Excerpts from a dataset
◆ ◆ ◆
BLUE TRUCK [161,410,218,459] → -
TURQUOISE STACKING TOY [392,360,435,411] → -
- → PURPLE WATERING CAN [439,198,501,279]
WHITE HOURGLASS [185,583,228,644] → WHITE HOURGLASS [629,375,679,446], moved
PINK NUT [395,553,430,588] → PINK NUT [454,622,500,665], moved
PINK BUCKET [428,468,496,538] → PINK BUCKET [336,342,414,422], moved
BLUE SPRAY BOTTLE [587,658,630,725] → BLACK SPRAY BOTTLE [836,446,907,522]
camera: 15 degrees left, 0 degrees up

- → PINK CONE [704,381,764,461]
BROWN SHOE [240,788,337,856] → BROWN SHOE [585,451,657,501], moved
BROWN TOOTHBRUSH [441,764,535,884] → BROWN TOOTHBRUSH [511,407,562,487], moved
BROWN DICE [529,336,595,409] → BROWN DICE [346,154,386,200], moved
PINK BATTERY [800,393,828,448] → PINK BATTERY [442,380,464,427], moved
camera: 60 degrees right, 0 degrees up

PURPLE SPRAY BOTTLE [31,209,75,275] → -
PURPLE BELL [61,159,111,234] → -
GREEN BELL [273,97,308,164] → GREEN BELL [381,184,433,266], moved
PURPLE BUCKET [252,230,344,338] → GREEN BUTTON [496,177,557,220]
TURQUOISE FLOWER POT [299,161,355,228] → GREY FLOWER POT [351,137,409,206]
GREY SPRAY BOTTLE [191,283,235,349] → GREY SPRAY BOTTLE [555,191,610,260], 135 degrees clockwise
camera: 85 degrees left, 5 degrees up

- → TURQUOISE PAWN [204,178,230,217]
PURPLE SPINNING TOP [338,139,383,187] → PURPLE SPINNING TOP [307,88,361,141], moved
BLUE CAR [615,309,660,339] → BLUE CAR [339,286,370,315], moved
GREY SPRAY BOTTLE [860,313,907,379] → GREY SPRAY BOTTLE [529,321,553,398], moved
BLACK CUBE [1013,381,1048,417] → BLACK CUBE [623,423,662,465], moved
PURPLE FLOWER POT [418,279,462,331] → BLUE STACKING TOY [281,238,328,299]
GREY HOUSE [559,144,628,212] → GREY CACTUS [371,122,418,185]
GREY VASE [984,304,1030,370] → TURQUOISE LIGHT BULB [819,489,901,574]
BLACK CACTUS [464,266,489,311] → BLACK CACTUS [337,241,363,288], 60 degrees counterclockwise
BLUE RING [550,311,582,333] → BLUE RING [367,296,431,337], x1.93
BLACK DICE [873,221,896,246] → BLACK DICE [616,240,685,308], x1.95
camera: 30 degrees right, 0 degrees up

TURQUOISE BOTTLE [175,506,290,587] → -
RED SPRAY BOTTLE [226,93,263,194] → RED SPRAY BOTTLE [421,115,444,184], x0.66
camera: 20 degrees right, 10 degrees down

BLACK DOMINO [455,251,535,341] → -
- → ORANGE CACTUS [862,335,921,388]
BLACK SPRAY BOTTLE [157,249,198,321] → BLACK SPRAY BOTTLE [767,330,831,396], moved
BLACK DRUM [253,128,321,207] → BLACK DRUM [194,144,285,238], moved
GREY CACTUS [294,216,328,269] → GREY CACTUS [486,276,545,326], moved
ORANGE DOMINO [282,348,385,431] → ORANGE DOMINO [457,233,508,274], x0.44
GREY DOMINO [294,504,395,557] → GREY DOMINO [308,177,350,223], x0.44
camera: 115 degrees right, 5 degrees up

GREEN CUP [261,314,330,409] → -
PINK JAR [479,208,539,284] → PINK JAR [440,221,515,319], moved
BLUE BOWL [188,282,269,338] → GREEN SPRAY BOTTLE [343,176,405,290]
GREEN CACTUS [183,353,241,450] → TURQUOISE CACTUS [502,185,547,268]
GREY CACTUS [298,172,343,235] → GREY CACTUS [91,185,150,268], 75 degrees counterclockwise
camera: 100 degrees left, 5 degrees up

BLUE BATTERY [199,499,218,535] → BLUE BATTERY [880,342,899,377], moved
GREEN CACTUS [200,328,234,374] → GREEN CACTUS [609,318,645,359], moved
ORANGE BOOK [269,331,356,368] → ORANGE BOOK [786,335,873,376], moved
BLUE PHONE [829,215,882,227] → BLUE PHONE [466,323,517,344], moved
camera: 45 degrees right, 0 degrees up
◆ ◆ ◆
→ **Your instructions**
The records above must each be restated exactly as they stand.

→ **Answer box**
BLUE TRUCK [161,410,218,459] → -
TURQUOISE STACKING TOY [392,360,435,411] → -
- → PURPLE WATERING CAN [439,198,501,279]
WHITE HOURGLASS [185,583,228,644] → WHITE HOURGLASS [629,375,679,446], moved
PINK NUT [395,553,430,588] → PINK NUT [454,622,500,665], moved
PINK BUCKET [428,468,496,538] → PINK BUCKET [336,342,414,422], moved
BLUE SPRAY BOTTLE [587,658,630,725] → BLACK SPRAY BOTTLE [836,446,907,522]
camera: 15 degrees left, 0 degrees up

- → PINK CONE [704,381,764,461]
BROWN SHOE [240,788,337,856] → BROWN SHOE [585,451,657,501], moved
BROWN TOOTHBRUSH [441,764,535,884] → BROWN TOOTHBRUSH [511,407,562,487], moved
BROWN DICE [529,336,595,409] → BROWN DICE [346,154,386,200], moved
PINK BATTERY [800,393,828,448] → PINK BATTERY [442,380,464,427], moved
camera: 60 degrees right, 0 degrees up

PURPLE SPRAY BOTTLE [31,209,75,275] → -
PURPLE BELL [61,159,111,234] → -
GREEN BELL [273,97,308,164] → GREEN BELL [381,184,433,266], moved
PURPLE BUCKET [252,230,344,338] → GREEN BUTTON [496,177,557,220]
TURQUOISE FLOWER POT [299,161,355,228] → GREY FLOWER POT [351,137,409,206]
GREY SPRAY BOTTLE [191,283,235,349] → GREY SPRAY BOTTLE [555,191,610,260], 135 degrees clockwise
camera: 85 degrees left, 5 degrees up

- → TURQUOISE PAWN [204,178,230,217]
PURPLE SPINNING TOP [338,139,383,187] → PURPLE SPINNING TOP [307,88,361,141], moved
BLUE CAR [615,309,660,339] → BLUE CAR [339,286,370,315], moved
GREY SPRAY BOTTLE [860,313,907,379] → GREY SPRAY BOTTLE [529,321,553,398], moved
BLACK CUBE [1013,381,1048,417] → BLACK CUBE [623,423,662,465], moved
PURPLE FLOWER POT [418,279,462,331] → BLUE STACKING TOY [281,238,328,299]
GREY HOUSE [559,144,628,212] → GREY CACTUS [371,122,418,185]
GREY VASE [984,304,1030,370] → TURQUOISE LIGHT BULB [819,489,901,574]
BLACK CACTUS [464,266,489,311] → BLACK CACTUS [337,241,363,288], 60 degrees counterclockwise
BLUE RING [550,311,582,333] → BLUE RING [367,296,431,337], x1.93
BLACK DICE [873,221,896,246] → BLACK DICE [616,240,685,308], x1.95
camera: 30 degrees right, 0 degrees up

TURQUOISE BOTTLE [175,506,290,587] → -
RED SPRAY BOTTLE [226,93,263,194] → RED SPRAY BOTTLE [421,115,444,184], x0.66
camera: 20 degrees right, 10 degrees down

BLACK DOMINO [455,251,535,341] → -
- → ORANGE CACTUS [862,335,921,388]
BLACK SPRAY BOTTLE [157,249,198,321] → BLACK SPRAY BOTTLE [767,330,831,396], moved
BLACK DRUM [253,128,321,207] → BLACK DRUM [194,144,285,238], moved
GREY CACTUS [294,216,328,269] → GREY CACTUS [486,276,545,326], moved
ORANGE DOMINO [282,348,385,431] → ORANGE DOMINO [457,233,508,274], x0.44
GREY DOMINO [294,504,395,557] → GREY DOMINO [308,177,350,223], x0.44
camera: 115 degrees right, 5 degrees up

GREEN CUP [261,314,330,409] → -
PINK JAR [479,208,539,284] → PINK JAR [440,221,515,319], moved
BLUE BOWL [188,282,269,338] → GREEN SPRAY BOTTLE [343,176,405,290]
GREEN CACTUS [183,353,241,450] → TURQUOISE CACTUS [502,185,547,268]
GREY CACTUS [298,172,343,235] → GREY CACTUS [91,185,150,268], 75 degrees counterclockwise
camera: 100 degrees left, 5 degrees up

BLUE BATTERY [199,499,218,535] → BLUE BATTERY [880,342,899,377], moved
GREEN CACTUS [200,328,234,374] → GREEN CACTUS [609,318,645,359], moved
ORANGE BOOK [269,331,356,368] → ORANGE BOOK [786,335,873,376], moved
BLUE PHONE [829,215,882,227] → BLUE PHONE [466,323,517,344], moved
camera: 45 degrees right, 0 degrees up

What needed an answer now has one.